Line by line, repeat the material below exactly and skip the images.

● Raw data

- - - - -

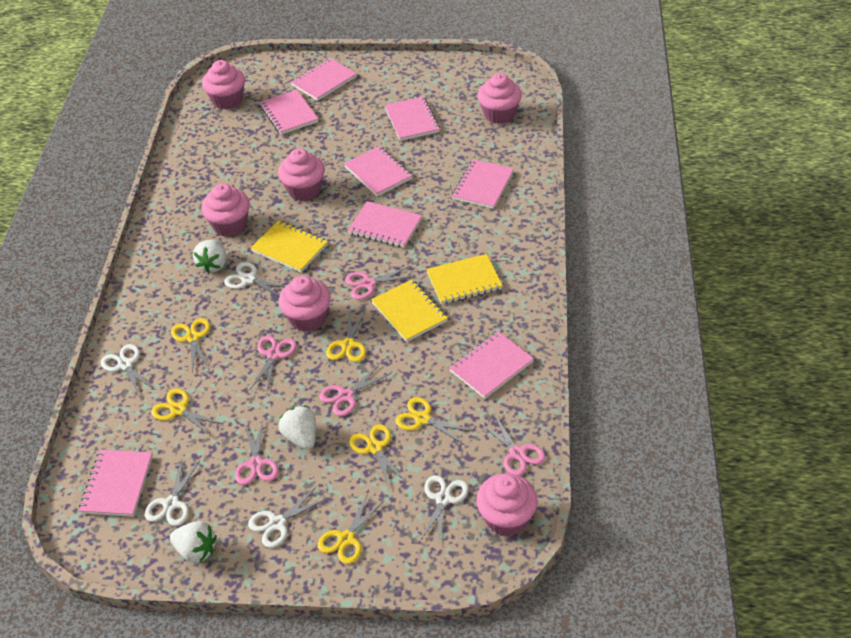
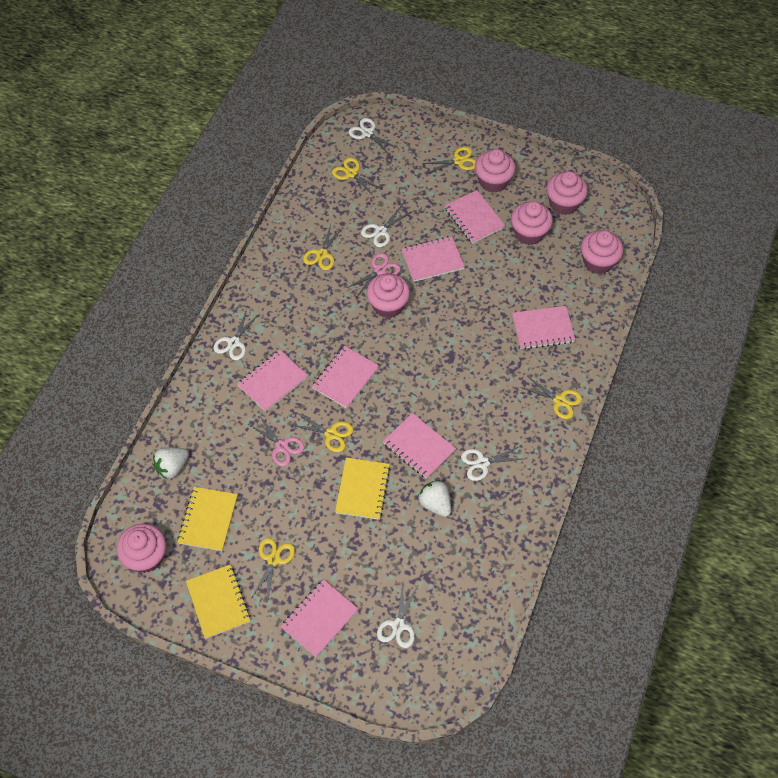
pink notebook: 8 -> 7
pink scissors: 5 -> 2
white strawberry: 3 -> 2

- - - - -

● Result of the task
pink notebook: 8 -> 7
pink scissors: 5 -> 2
white strawberry: 3 -> 2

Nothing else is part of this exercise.